**What you should do:** Word for word, restate the lines of the material below from its first line through the one containing "second_place: [220, 342]". Omit the rest.

____

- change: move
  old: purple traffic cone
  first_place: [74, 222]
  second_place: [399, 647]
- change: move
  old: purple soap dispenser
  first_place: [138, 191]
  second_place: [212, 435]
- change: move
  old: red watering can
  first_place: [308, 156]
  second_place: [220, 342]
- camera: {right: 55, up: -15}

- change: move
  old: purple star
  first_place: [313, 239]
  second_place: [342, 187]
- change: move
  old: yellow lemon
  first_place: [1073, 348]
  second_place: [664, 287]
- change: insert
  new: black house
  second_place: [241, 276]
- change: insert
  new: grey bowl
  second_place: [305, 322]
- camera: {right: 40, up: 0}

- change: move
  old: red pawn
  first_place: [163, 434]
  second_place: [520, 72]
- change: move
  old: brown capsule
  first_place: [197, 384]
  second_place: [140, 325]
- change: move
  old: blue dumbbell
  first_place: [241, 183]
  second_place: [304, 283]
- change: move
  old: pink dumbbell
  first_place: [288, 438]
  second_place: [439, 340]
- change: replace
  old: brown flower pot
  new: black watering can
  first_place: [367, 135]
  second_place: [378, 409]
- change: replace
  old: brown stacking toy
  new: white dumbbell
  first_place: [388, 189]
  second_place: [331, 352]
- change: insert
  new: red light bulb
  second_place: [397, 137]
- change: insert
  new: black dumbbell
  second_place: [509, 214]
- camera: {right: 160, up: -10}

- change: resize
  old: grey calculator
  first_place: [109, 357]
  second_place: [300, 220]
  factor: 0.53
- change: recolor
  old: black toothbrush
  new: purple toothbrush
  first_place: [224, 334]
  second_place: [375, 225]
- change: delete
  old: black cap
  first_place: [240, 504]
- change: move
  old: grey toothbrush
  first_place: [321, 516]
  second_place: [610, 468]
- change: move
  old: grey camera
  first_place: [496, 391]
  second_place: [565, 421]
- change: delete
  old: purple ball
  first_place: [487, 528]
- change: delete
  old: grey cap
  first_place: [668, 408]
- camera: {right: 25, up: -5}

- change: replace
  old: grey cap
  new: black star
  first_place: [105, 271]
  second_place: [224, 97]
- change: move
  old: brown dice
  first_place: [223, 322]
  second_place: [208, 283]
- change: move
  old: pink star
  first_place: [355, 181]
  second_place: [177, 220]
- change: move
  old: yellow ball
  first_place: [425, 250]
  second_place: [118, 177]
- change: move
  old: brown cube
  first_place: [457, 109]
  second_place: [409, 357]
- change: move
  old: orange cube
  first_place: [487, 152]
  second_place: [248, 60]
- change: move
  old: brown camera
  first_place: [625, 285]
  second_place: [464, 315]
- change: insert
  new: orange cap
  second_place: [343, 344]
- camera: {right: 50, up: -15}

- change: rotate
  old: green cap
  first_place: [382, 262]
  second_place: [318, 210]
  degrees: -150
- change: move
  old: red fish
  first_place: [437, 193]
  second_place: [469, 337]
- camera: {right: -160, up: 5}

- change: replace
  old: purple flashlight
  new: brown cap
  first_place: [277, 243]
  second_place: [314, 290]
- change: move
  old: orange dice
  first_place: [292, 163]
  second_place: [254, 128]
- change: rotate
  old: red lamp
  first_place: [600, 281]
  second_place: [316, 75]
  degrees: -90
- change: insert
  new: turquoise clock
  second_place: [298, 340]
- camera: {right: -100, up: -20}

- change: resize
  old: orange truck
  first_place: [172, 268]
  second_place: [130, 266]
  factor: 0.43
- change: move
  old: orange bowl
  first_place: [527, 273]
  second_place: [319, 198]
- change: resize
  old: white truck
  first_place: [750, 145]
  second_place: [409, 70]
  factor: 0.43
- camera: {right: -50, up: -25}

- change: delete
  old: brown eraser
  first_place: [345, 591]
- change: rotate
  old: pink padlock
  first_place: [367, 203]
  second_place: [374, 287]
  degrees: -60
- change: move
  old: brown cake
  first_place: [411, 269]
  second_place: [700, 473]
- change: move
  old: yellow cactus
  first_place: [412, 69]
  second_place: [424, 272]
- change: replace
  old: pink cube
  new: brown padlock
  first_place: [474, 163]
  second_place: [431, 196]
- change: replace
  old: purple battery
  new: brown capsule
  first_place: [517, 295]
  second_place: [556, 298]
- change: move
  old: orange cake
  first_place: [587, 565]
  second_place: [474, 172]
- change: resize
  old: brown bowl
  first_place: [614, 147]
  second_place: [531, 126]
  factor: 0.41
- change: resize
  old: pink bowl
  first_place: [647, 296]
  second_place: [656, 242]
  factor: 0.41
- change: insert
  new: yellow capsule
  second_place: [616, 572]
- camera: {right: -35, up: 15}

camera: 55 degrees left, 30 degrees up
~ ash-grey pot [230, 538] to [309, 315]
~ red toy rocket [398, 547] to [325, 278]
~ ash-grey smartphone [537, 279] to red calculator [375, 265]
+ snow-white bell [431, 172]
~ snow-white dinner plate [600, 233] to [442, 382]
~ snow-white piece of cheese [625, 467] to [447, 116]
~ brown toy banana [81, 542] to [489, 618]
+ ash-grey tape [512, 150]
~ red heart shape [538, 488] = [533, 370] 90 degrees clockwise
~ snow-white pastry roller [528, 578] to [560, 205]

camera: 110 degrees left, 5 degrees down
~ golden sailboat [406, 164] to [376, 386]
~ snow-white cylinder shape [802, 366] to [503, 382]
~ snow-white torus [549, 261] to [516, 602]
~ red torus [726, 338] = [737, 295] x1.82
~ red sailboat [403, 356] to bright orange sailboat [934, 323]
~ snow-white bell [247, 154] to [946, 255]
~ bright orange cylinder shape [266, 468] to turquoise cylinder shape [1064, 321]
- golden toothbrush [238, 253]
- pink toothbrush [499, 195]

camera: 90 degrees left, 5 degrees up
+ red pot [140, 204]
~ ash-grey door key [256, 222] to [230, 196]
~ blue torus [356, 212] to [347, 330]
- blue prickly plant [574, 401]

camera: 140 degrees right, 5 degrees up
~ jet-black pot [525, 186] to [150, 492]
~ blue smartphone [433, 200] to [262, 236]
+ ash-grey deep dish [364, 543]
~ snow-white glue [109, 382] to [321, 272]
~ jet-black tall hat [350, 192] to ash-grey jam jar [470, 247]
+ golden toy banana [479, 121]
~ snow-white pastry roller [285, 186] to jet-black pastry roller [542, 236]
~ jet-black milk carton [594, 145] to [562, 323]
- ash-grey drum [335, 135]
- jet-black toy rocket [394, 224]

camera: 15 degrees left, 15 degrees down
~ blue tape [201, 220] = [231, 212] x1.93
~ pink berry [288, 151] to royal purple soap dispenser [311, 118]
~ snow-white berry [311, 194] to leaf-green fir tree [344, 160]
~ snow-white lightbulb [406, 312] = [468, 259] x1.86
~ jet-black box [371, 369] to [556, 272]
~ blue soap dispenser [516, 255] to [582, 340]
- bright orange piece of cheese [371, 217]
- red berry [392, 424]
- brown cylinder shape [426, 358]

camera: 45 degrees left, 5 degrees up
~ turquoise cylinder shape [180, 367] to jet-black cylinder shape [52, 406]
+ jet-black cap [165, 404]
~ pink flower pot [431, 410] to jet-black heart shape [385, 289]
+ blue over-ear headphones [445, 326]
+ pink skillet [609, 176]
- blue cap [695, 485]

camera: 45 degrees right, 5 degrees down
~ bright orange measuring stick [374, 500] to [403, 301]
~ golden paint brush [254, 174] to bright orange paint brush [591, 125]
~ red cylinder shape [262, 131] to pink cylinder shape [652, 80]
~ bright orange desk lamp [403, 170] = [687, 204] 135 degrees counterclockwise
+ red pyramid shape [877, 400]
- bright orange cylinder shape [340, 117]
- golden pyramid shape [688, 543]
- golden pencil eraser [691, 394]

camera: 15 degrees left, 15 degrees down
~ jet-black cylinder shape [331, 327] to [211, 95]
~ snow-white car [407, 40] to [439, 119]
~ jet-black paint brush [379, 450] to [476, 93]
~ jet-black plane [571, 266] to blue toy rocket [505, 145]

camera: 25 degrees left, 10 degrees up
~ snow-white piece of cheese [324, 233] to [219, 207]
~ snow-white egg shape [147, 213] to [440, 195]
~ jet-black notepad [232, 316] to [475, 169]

____

**Solution:**
- change: move
  old: purple traffic cone
  first_place: [74, 222]
  second_place: [399, 647]
- change: move
  old: purple soap dispenser
  first_place: [138, 191]
  second_place: [212, 435]
- change: move
  old: red watering can
  first_place: [308, 156]
  second_place: [220, 342]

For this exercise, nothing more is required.